**TASK GOAL**
For each entry below, copy the text exactly and leave out any picture.

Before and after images
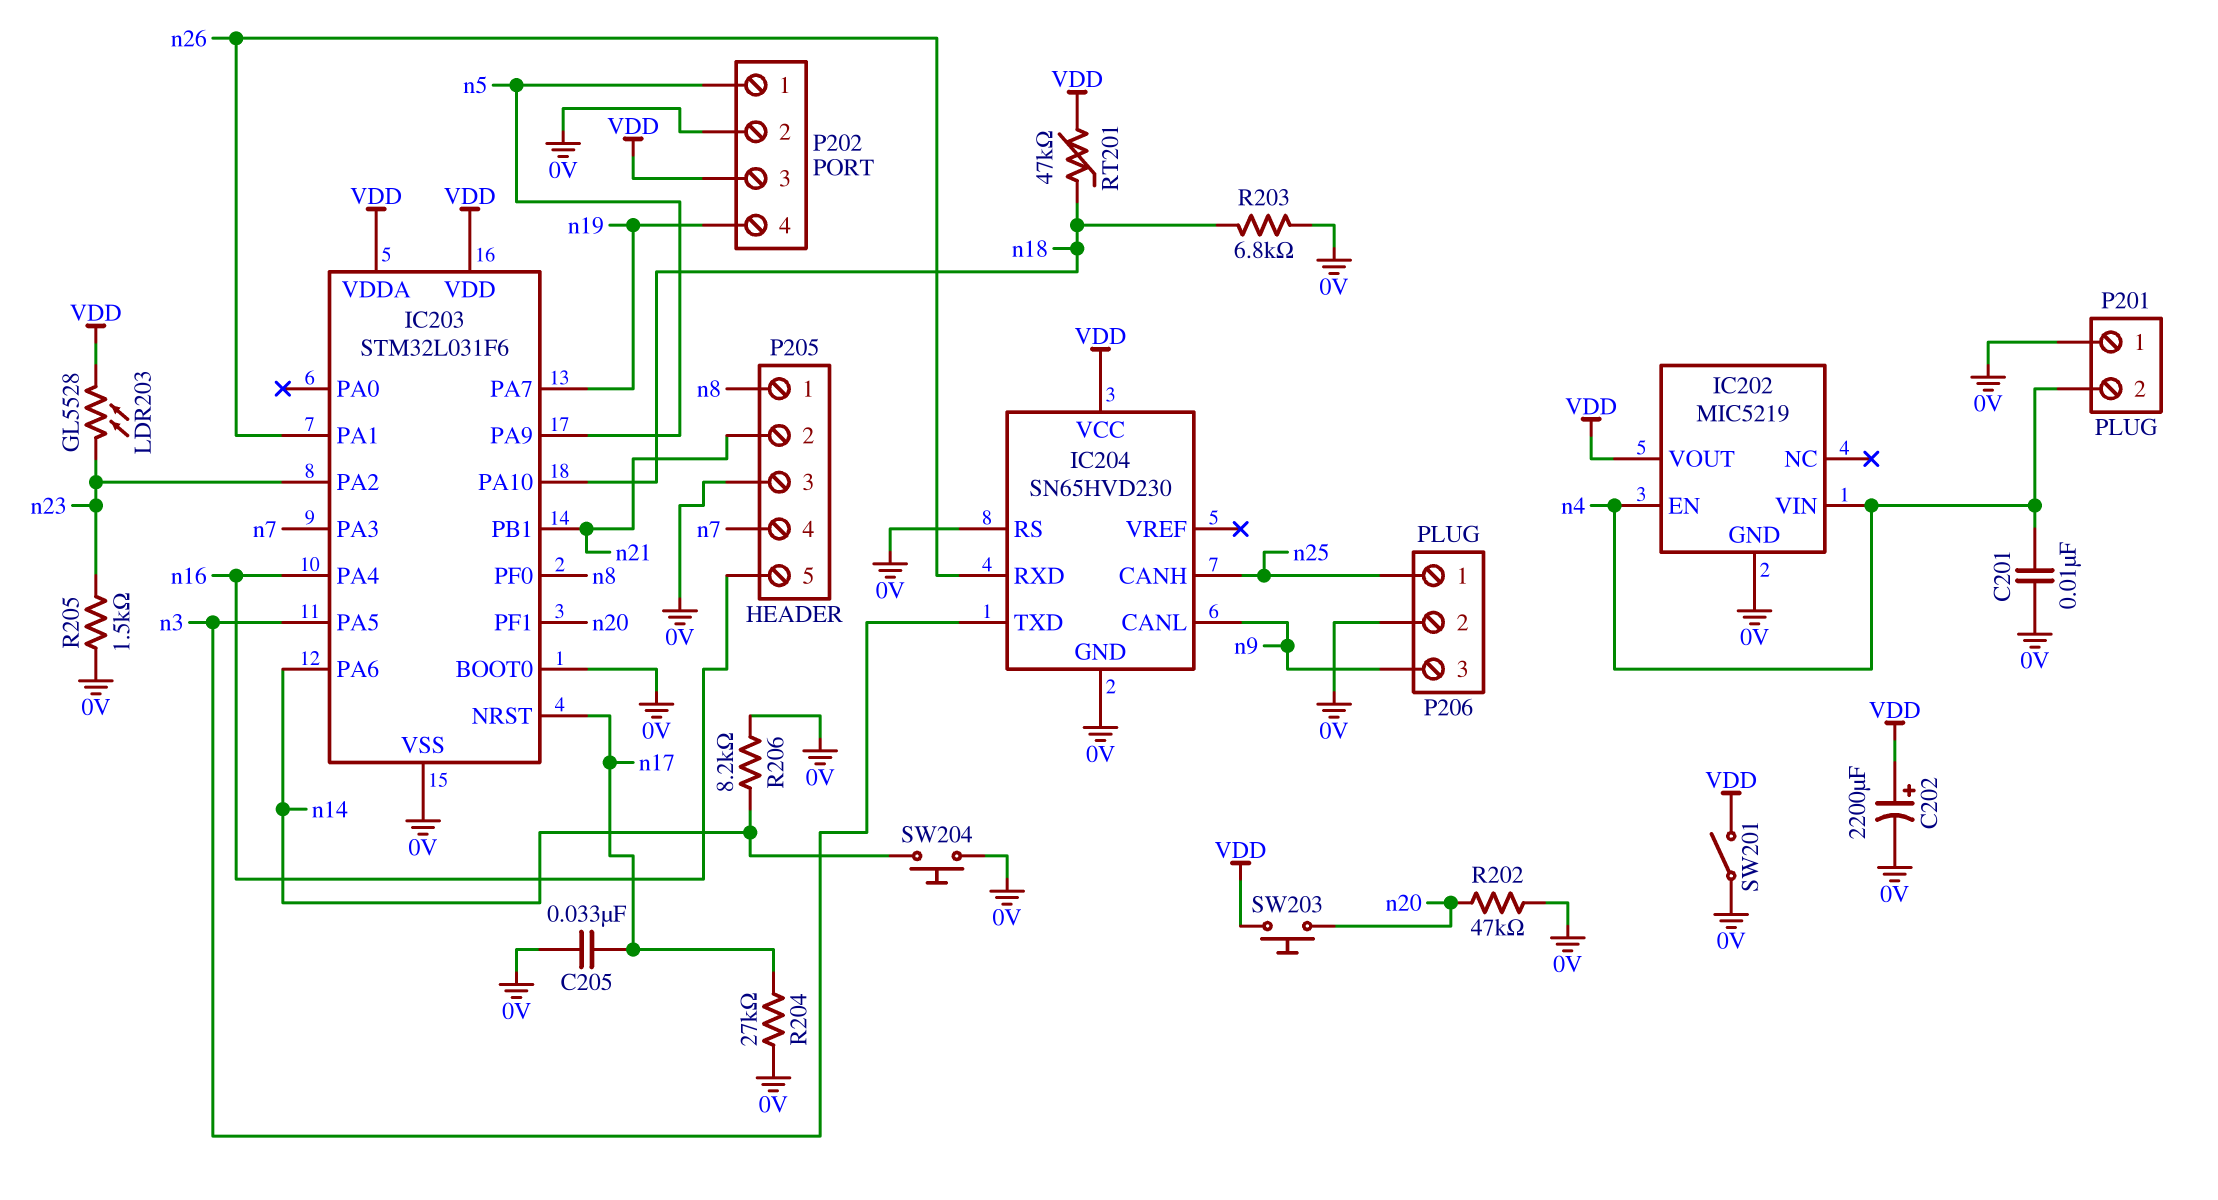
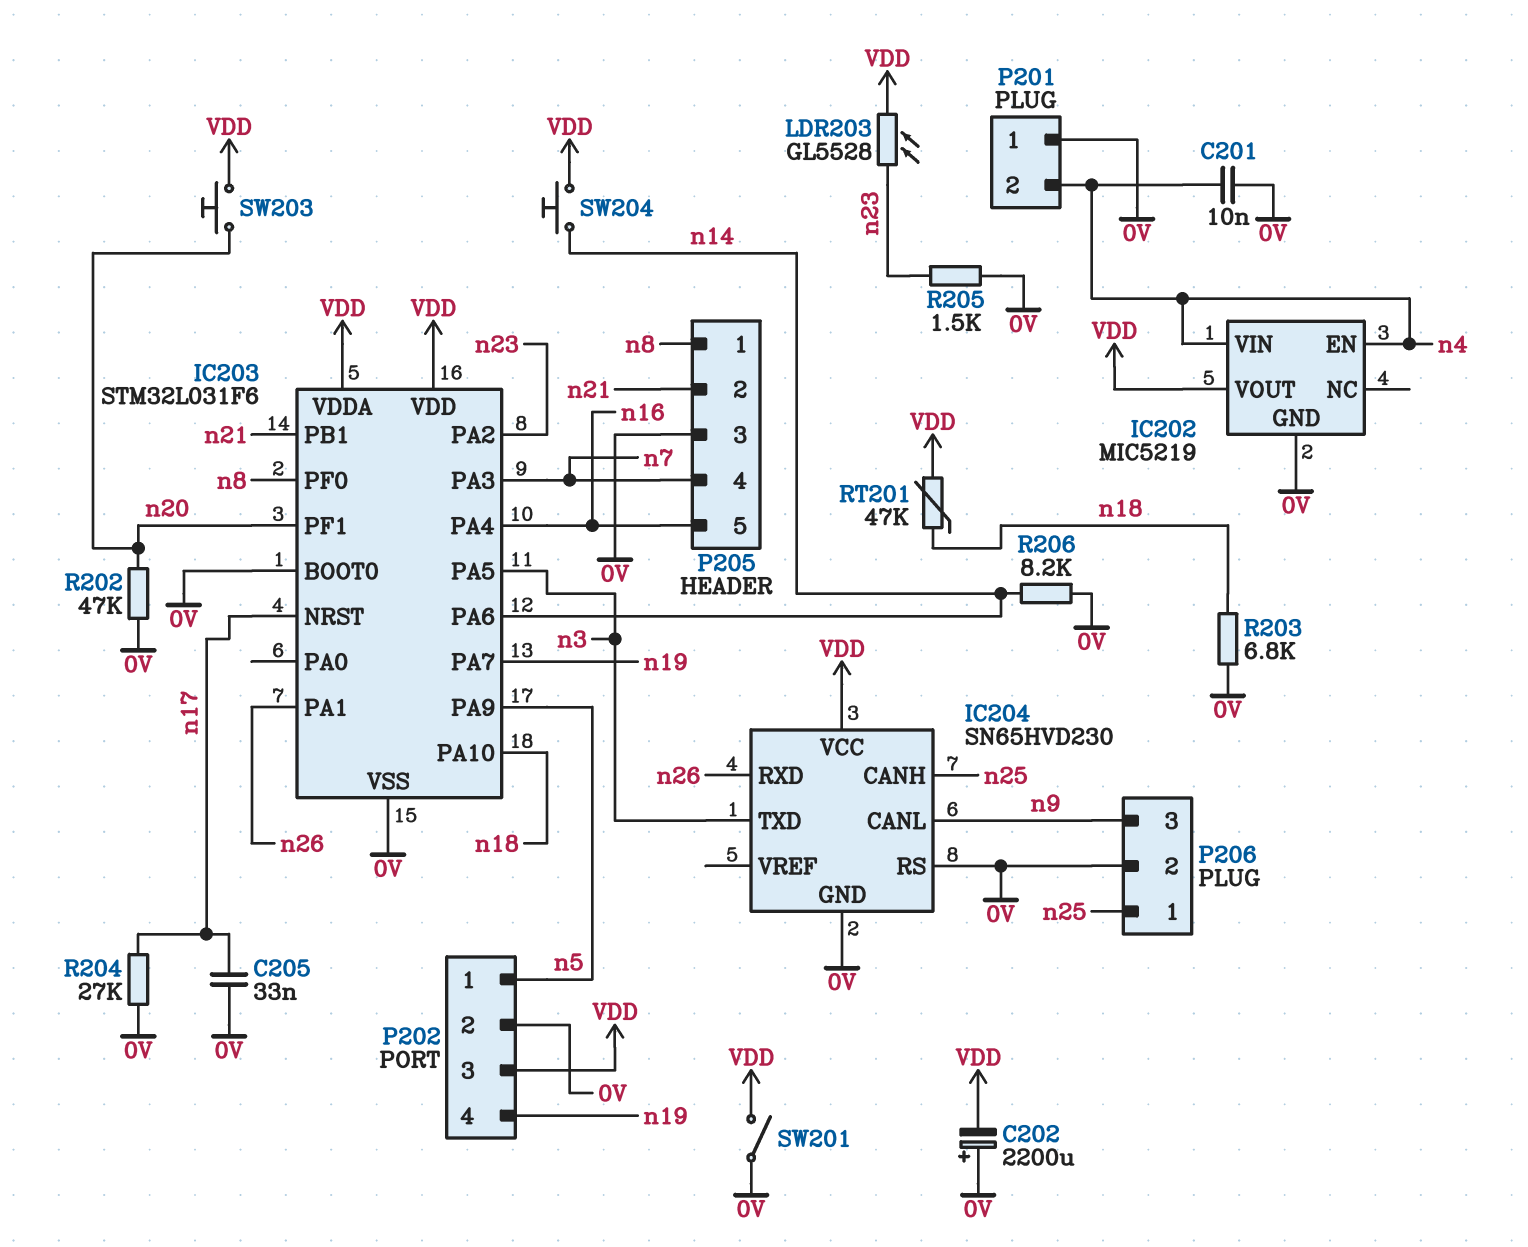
C202: 2200uF (plus VDD, minus 0V) -> 2200uF (plus 0V, minus VDD)
SW204: button (0V, n14) -> button (VDD, n14)

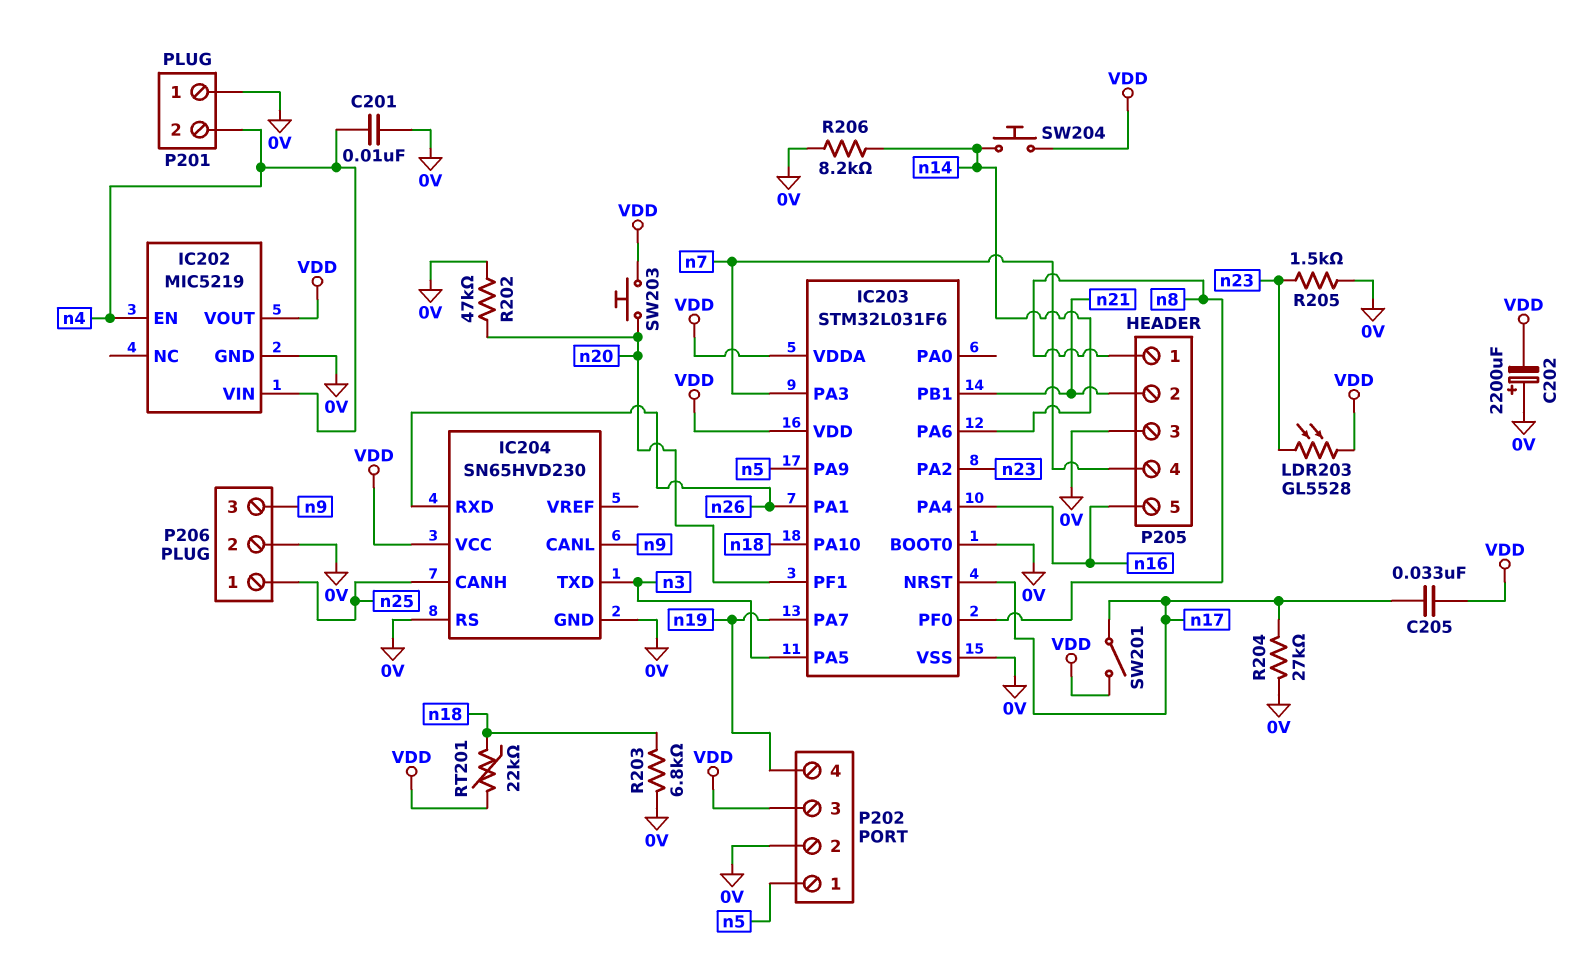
C205: 33nF (0V, n17) -> 33nF (VDD, n17)
RT201: 47k (VDD, n18) -> 22k (VDD, n18)
SW201: switch (0V, VDD) -> switch (VDD, n17)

**ANSWER TO THIS PROBLEM**
C202: 2200uF (plus VDD, minus 0V) -> 2200uF (plus 0V, minus VDD)
SW204: button (0V, n14) -> button (VDD, n14)

C205: 33nF (0V, n17) -> 33nF (VDD, n17)
RT201: 47k (VDD, n18) -> 22k (VDD, n18)
SW201: switch (0V, VDD) -> switch (VDD, n17)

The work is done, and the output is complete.